▸ What needs to be done: Reproduce the data below word for word.

Dataset entries
#####

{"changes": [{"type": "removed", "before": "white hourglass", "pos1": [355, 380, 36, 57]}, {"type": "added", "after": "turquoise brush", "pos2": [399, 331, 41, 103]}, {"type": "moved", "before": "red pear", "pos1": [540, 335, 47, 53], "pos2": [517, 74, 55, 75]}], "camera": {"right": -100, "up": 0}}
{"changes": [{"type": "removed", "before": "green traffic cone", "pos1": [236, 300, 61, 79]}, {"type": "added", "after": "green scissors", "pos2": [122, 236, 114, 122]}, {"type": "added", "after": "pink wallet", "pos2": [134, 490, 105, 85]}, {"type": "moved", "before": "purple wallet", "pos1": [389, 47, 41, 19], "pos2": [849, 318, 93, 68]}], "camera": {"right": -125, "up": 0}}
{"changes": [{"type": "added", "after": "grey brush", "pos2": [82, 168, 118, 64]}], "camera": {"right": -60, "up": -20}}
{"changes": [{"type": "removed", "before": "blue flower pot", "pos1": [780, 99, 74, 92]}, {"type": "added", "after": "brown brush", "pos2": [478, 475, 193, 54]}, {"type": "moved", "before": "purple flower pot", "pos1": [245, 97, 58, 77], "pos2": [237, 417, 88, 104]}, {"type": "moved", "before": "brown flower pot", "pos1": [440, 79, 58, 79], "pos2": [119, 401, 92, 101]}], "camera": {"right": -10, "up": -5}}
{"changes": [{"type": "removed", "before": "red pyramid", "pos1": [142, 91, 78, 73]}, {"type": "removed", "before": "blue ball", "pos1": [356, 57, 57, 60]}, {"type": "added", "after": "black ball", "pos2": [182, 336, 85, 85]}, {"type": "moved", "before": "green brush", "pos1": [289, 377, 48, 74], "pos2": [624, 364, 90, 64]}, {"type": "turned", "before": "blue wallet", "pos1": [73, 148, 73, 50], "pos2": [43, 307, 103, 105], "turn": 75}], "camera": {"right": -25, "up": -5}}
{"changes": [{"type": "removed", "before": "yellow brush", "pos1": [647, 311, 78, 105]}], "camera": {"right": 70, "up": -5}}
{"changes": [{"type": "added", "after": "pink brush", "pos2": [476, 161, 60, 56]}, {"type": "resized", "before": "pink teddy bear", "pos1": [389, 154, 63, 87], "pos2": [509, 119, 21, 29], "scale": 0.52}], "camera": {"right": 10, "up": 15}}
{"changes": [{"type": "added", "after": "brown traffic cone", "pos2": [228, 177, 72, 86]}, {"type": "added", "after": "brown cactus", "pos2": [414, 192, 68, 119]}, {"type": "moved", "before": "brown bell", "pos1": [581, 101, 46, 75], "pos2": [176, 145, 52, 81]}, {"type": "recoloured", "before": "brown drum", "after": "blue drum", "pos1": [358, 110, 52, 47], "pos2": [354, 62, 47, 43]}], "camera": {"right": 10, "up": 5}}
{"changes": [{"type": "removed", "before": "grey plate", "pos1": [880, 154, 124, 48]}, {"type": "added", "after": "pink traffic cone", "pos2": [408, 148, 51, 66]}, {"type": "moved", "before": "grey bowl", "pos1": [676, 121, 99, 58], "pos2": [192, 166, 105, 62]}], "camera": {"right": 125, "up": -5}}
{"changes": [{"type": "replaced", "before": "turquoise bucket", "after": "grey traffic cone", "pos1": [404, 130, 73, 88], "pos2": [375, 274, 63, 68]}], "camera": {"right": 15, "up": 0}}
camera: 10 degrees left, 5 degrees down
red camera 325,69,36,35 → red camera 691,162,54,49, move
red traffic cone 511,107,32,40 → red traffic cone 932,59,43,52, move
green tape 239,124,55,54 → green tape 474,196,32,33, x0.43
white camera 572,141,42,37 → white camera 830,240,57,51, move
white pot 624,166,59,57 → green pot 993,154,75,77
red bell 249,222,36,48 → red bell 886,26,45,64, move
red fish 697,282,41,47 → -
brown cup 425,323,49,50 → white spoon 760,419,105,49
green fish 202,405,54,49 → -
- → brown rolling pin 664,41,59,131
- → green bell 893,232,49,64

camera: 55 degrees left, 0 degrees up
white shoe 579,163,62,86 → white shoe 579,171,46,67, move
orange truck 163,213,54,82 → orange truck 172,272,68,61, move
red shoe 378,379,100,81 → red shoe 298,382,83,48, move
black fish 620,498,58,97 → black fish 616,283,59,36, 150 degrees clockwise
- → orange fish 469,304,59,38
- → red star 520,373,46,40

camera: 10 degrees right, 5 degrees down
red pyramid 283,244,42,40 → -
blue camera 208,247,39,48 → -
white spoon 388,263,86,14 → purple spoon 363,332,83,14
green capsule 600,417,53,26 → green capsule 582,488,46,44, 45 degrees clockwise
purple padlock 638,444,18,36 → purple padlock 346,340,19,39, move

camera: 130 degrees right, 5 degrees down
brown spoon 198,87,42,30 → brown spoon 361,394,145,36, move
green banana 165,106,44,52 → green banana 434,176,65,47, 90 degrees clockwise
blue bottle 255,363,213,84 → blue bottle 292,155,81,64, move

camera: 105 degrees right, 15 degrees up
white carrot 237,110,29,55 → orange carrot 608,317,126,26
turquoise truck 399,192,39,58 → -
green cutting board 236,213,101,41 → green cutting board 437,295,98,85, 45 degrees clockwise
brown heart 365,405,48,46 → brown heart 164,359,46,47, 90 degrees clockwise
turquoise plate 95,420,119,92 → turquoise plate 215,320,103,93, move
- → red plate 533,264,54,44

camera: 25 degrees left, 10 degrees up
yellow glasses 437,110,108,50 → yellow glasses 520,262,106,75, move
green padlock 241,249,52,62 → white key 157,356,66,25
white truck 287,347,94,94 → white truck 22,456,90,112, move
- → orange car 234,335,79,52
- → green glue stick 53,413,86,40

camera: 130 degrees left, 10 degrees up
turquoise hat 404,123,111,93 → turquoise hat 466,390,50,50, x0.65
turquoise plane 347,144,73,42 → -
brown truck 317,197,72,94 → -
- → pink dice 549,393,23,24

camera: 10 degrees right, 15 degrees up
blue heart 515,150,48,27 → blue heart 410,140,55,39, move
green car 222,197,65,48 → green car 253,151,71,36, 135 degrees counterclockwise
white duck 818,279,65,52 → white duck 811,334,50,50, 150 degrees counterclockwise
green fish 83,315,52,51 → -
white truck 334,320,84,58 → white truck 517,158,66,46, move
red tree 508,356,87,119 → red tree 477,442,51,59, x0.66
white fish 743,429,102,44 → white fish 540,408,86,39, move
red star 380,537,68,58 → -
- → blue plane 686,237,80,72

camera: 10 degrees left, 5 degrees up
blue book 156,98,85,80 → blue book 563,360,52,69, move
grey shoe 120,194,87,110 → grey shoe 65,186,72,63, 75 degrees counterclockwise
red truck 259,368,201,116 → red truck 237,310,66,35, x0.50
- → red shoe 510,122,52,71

#####

▸ Solved exercise:
{"changes": [{"type": "removed", "before": "white hourglass", "pos1": [355, 380, 36, 57]}, {"type": "added", "after": "turquoise brush", "pos2": [399, 331, 41, 103]}, {"type": "moved", "before": "red pear", "pos1": [540, 335, 47, 53], "pos2": [517, 74, 55, 75]}], "camera": {"right": -100, "up": 0}}
{"changes": [{"type": "removed", "before": "green traffic cone", "pos1": [236, 300, 61, 79]}, {"type": "added", "after": "green scissors", "pos2": [122, 236, 114, 122]}, {"type": "added", "after": "pink wallet", "pos2": [134, 490, 105, 85]}, {"type": "moved", "before": "purple wallet", "pos1": [389, 47, 41, 19], "pos2": [849, 318, 93, 68]}], "camera": {"right": -125, "up": 0}}
{"changes": [{"type": "added", "after": "grey brush", "pos2": [82, 168, 118, 64]}], "camera": {"right": -60, "up": -20}}
{"changes": [{"type": "removed", "before": "blue flower pot", "pos1": [780, 99, 74, 92]}, {"type": "added", "after": "brown brush", "pos2": [478, 475, 193, 54]}, {"type": "moved", "before": "purple flower pot", "pos1": [245, 97, 58, 77], "pos2": [237, 417, 88, 104]}, {"type": "moved", "before": "brown flower pot", "pos1": [440, 79, 58, 79], "pos2": [119, 401, 92, 101]}], "camera": {"right": -10, "up": -5}}
{"changes": [{"type": "removed", "before": "red pyramid", "pos1": [142, 91, 78, 73]}, {"type": "removed", "before": "blue ball", "pos1": [356, 57, 57, 60]}, {"type": "added", "after": "black ball", "pos2": [182, 336, 85, 85]}, {"type": "moved", "before": "green brush", "pos1": [289, 377, 48, 74], "pos2": [624, 364, 90, 64]}, {"type": "turned", "before": "blue wallet", "pos1": [73, 148, 73, 50], "pos2": [43, 307, 103, 105], "turn": 75}], "camera": {"right": -25, "up": -5}}
{"changes": [{"type": "removed", "before": "yellow brush", "pos1": [647, 311, 78, 105]}], "camera": {"right": 70, "up": -5}}
{"changes": [{"type": "added", "after": "pink brush", "pos2": [476, 161, 60, 56]}, {"type": "resized", "before": "pink teddy bear", "pos1": [389, 154, 63, 87], "pos2": [509, 119, 21, 29], "scale": 0.52}], "camera": {"right": 10, "up": 15}}
{"changes": [{"type": "added", "after": "brown traffic cone", "pos2": [228, 177, 72, 86]}, {"type": "added", "after": "brown cactus", "pos2": [414, 192, 68, 119]}, {"type": "moved", "before": "brown bell", "pos1": [581, 101, 46, 75], "pos2": [176, 145, 52, 81]}, {"type": "recoloured", "before": "brown drum", "after": "blue drum", "pos1": [358, 110, 52, 47], "pos2": [354, 62, 47, 43]}], "camera": {"right": 10, "up": 5}}
{"changes": [{"type": "removed", "before": "grey plate", "pos1": [880, 154, 124, 48]}, {"type": "added", "after": "pink traffic cone", "pos2": [408, 148, 51, 66]}, {"type": "moved", "before": "grey bowl", "pos1": [676, 121, 99, 58], "pos2": [192, 166, 105, 62]}], "camera": {"right": 125, "up": -5}}
{"changes": [{"type": "replaced", "before": "turquoise bucket", "after": "grey traffic cone", "pos1": [404, 130, 73, 88], "pos2": [375, 274, 63, 68]}], "camera": {"right": 15, "up": 0}}
camera: 10 degrees left, 5 degrees down
red camera 325,69,36,35 → red camera 691,162,54,49, move
red traffic cone 511,107,32,40 → red traffic cone 932,59,43,52, move
green tape 239,124,55,54 → green tape 474,196,32,33, x0.43
white camera 572,141,42,37 → white camera 830,240,57,51, move
white pot 624,166,59,57 → green pot 993,154,75,77
red bell 249,222,36,48 → red bell 886,26,45,64, move
red fish 697,282,41,47 → -
brown cup 425,323,49,50 → white spoon 760,419,105,49
green fish 202,405,54,49 → -
- → brown rolling pin 664,41,59,131
- → green bell 893,232,49,64

camera: 55 degrees left, 0 degrees up
white shoe 579,163,62,86 → white shoe 579,171,46,67, move
orange truck 163,213,54,82 → orange truck 172,272,68,61, move
red shoe 378,379,100,81 → red shoe 298,382,83,48, move
black fish 620,498,58,97 → black fish 616,283,59,36, 150 degrees clockwise
- → orange fish 469,304,59,38
- → red star 520,373,46,40

camera: 10 degrees right, 5 degrees down
red pyramid 283,244,42,40 → -
blue camera 208,247,39,48 → -
white spoon 388,263,86,14 → purple spoon 363,332,83,14
green capsule 600,417,53,26 → green capsule 582,488,46,44, 45 degrees clockwise
purple padlock 638,444,18,36 → purple padlock 346,340,19,39, move

camera: 130 degrees right, 5 degrees down
brown spoon 198,87,42,30 → brown spoon 361,394,145,36, move
green banana 165,106,44,52 → green banana 434,176,65,47, 90 degrees clockwise
blue bottle 255,363,213,84 → blue bottle 292,155,81,64, move

camera: 105 degrees right, 15 degrees up
white carrot 237,110,29,55 → orange carrot 608,317,126,26
turquoise truck 399,192,39,58 → -
green cutting board 236,213,101,41 → green cutting board 437,295,98,85, 45 degrees clockwise
brown heart 365,405,48,46 → brown heart 164,359,46,47, 90 degrees clockwise
turquoise plate 95,420,119,92 → turquoise plate 215,320,103,93, move
- → red plate 533,264,54,44

camera: 25 degrees left, 10 degrees up
yellow glasses 437,110,108,50 → yellow glasses 520,262,106,75, move
green padlock 241,249,52,62 → white key 157,356,66,25
white truck 287,347,94,94 → white truck 22,456,90,112, move
- → orange car 234,335,79,52
- → green glue stick 53,413,86,40

camera: 130 degrees left, 10 degrees up
turquoise hat 404,123,111,93 → turquoise hat 466,390,50,50, x0.65
turquoise plane 347,144,73,42 → -
brown truck 317,197,72,94 → -
- → pink dice 549,393,23,24

camera: 10 degrees right, 15 degrees up
blue heart 515,150,48,27 → blue heart 410,140,55,39, move
green car 222,197,65,48 → green car 253,151,71,36, 135 degrees counterclockwise
white duck 818,279,65,52 → white duck 811,334,50,50, 150 degrees counterclockwise
green fish 83,315,52,51 → -
white truck 334,320,84,58 → white truck 517,158,66,46, move
red tree 508,356,87,119 → red tree 477,442,51,59, x0.66
white fish 743,429,102,44 → white fish 540,408,86,39, move
red star 380,537,68,58 → -
- → blue plane 686,237,80,72

camera: 10 degrees left, 5 degrees up
blue book 156,98,85,80 → blue book 563,360,52,69, move
grey shoe 120,194,87,110 → grey shoe 65,186,72,63, 75 degrees counterclockwise
red truck 259,368,201,116 → red truck 237,310,66,35, x0.50
- → red shoe 510,122,52,71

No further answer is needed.